● **Task requirements**
Leave out the pictures, and reproduce exactly the lines from the line containing "turquoise nut: 2 -> 1" through the final line of the entries.

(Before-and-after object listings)
※ ※ ※
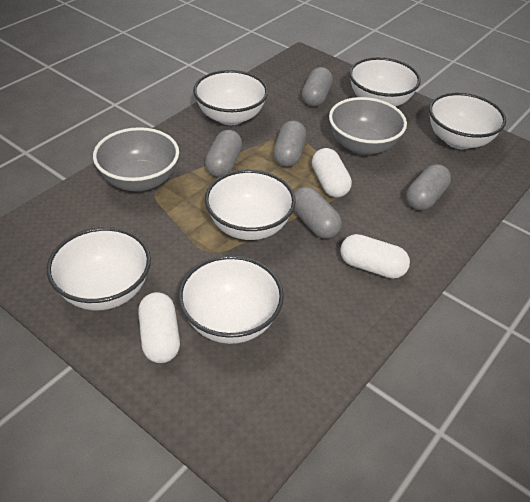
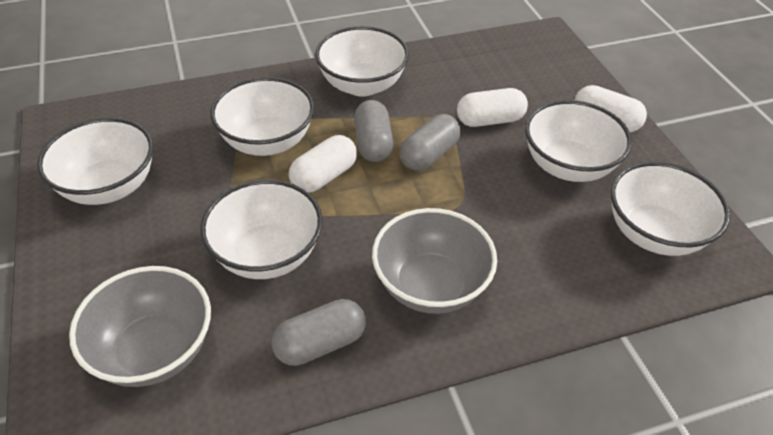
grey capsule: 5 -> 3

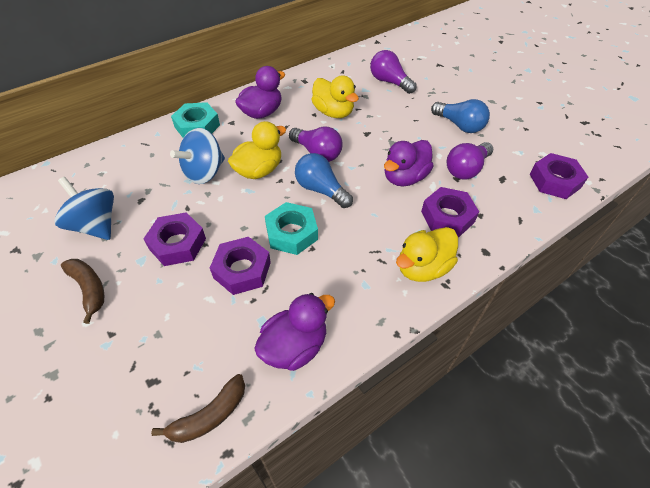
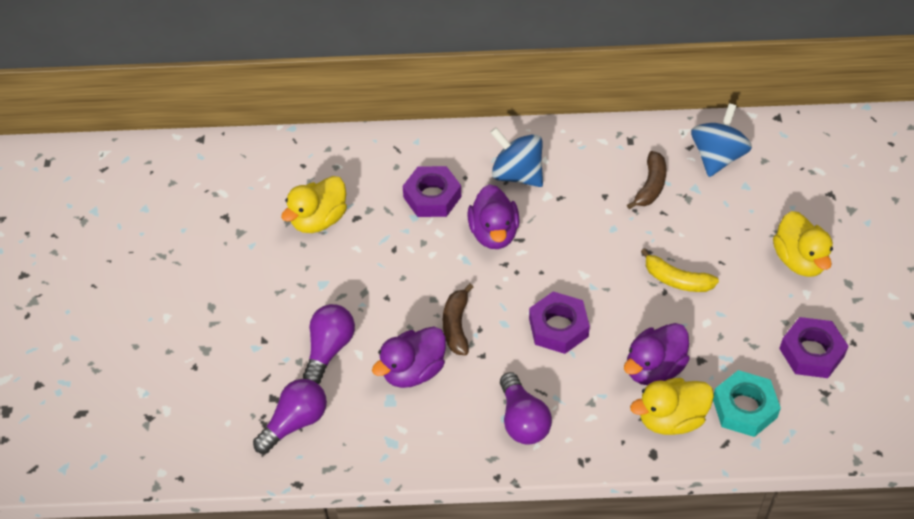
blue light bulb: 2 -> 0
purple nut: 4 -> 3
turquoise nut: 2 -> 1
yellow banana: 0 -> 1

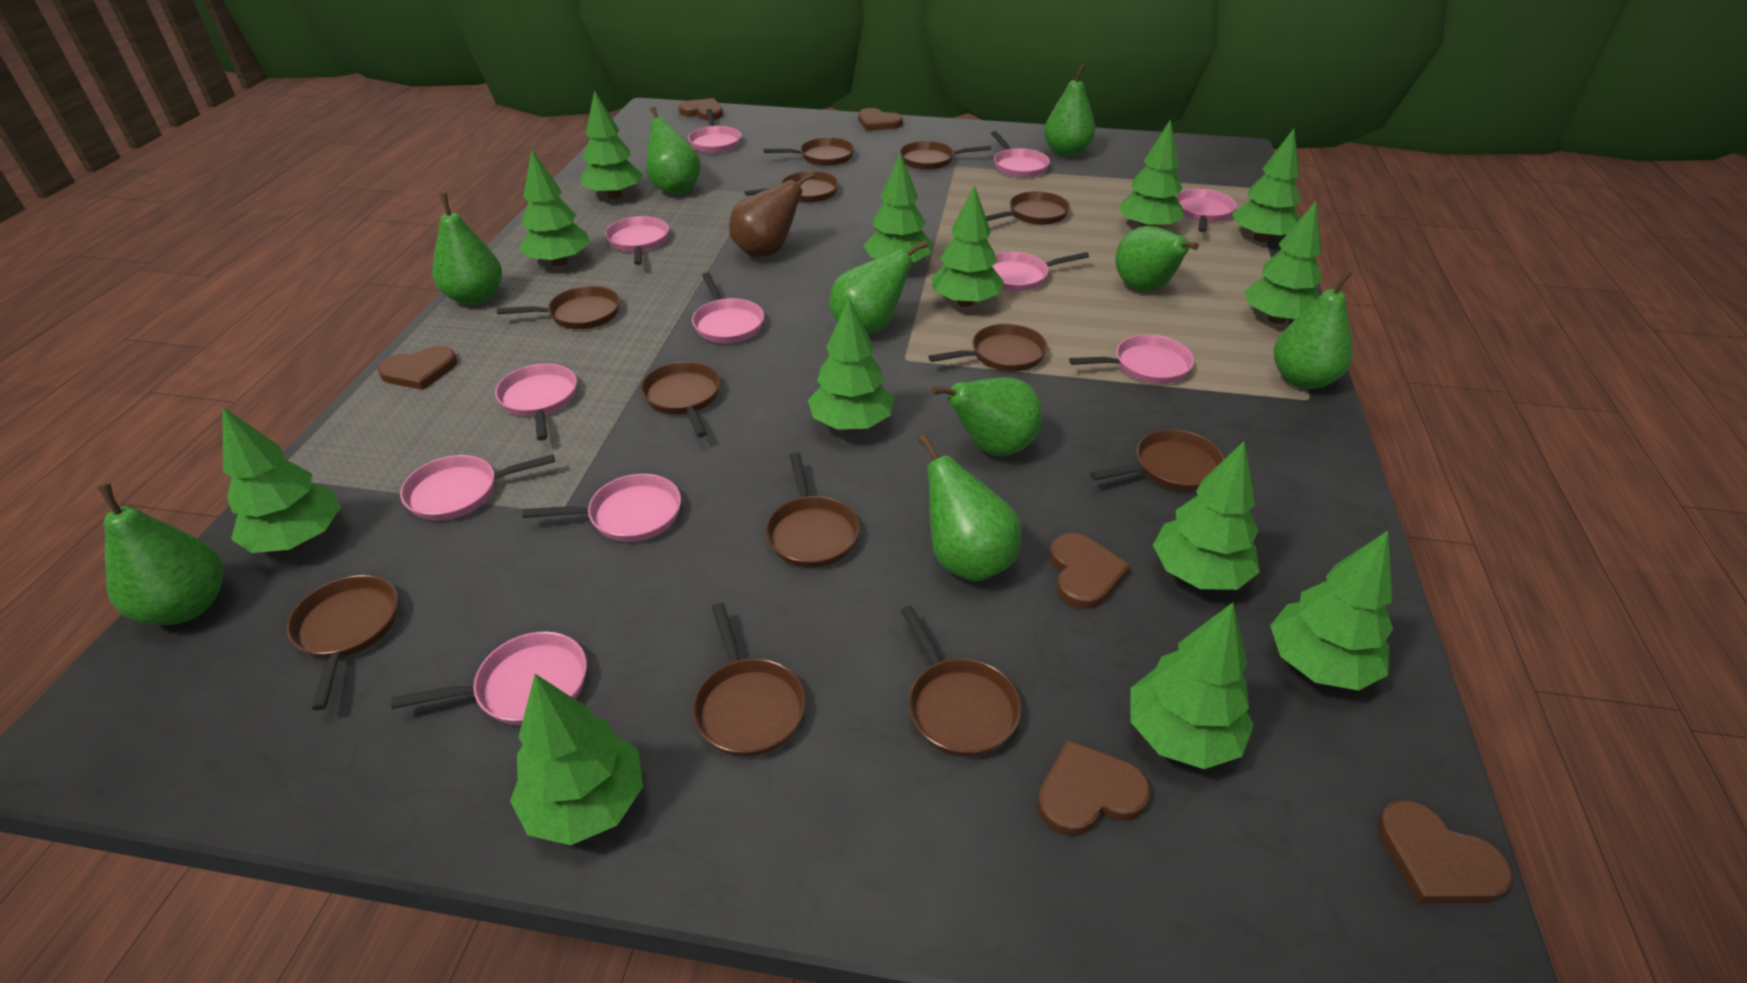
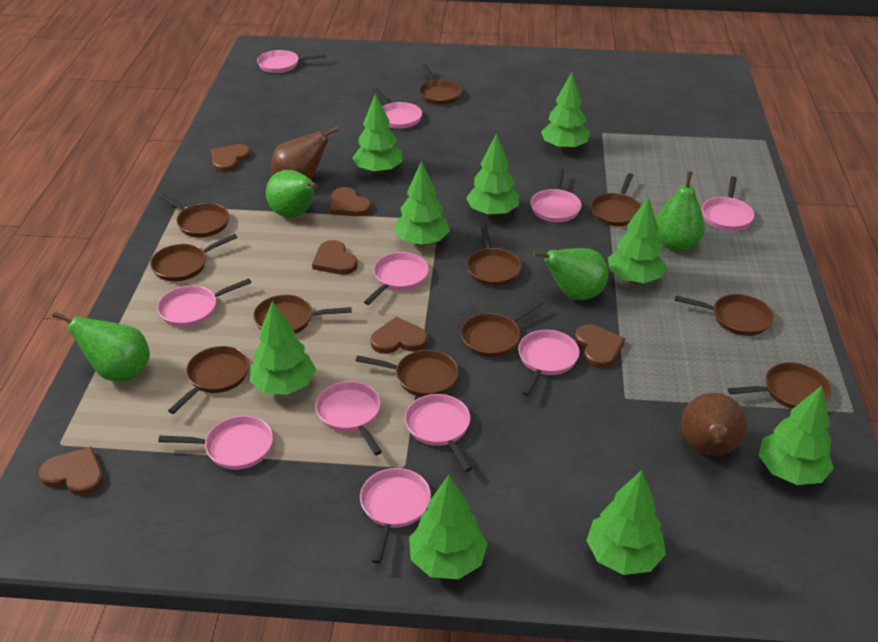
brown pan: 12 -> 11
brown pear: 1 -> 2
green pear: 9 -> 4
green tree: 13 -> 9

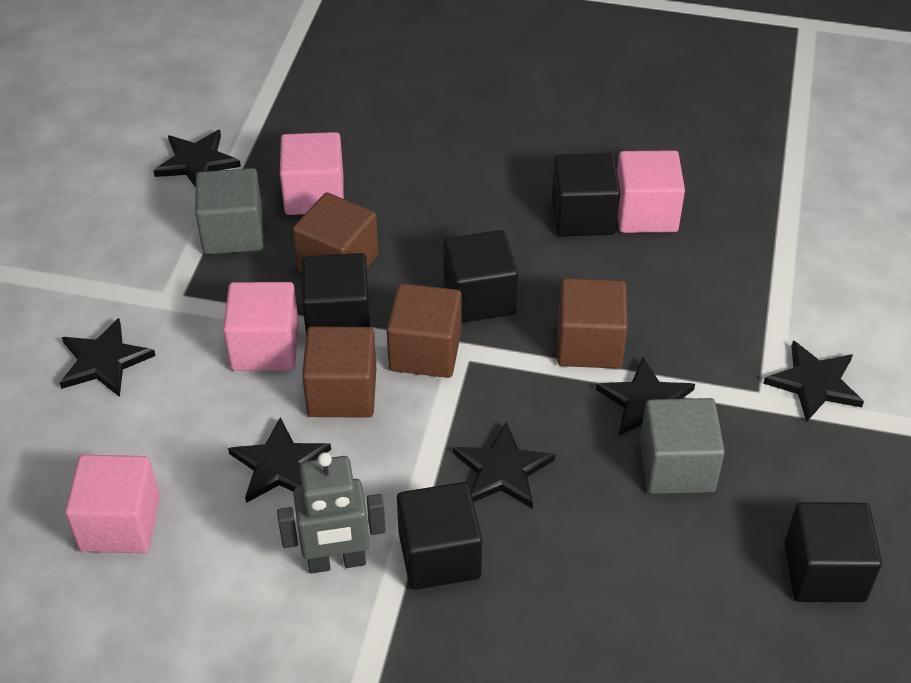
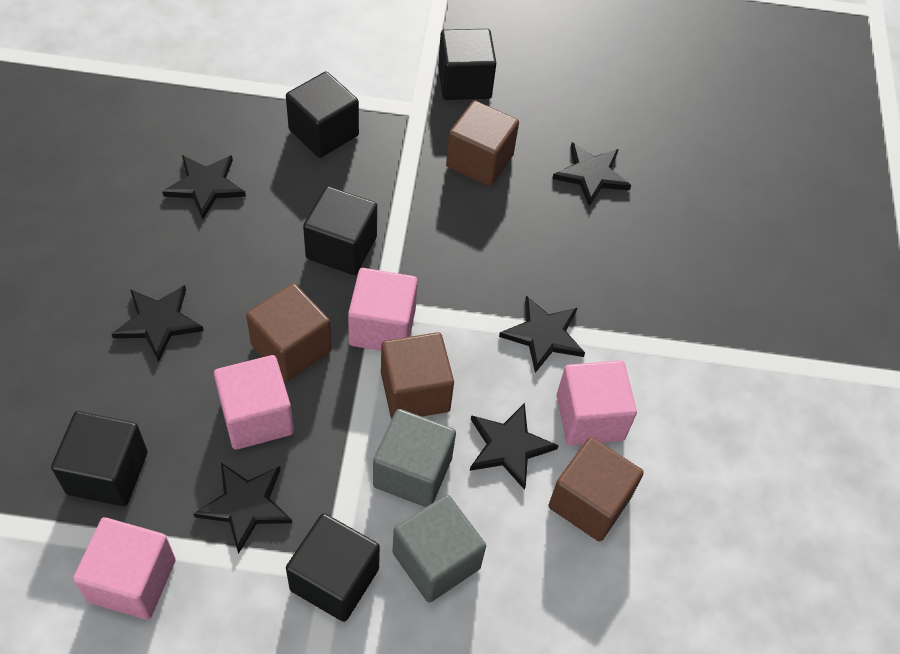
grey robot: 1 -> 0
※ ※ ※
● **Expected output**
turquoise nut: 2 -> 1
yellow banana: 0 -> 1

brown pan: 12 -> 11
brown pear: 1 -> 2
green pear: 9 -> 4
green tree: 13 -> 9

grey robot: 1 -> 0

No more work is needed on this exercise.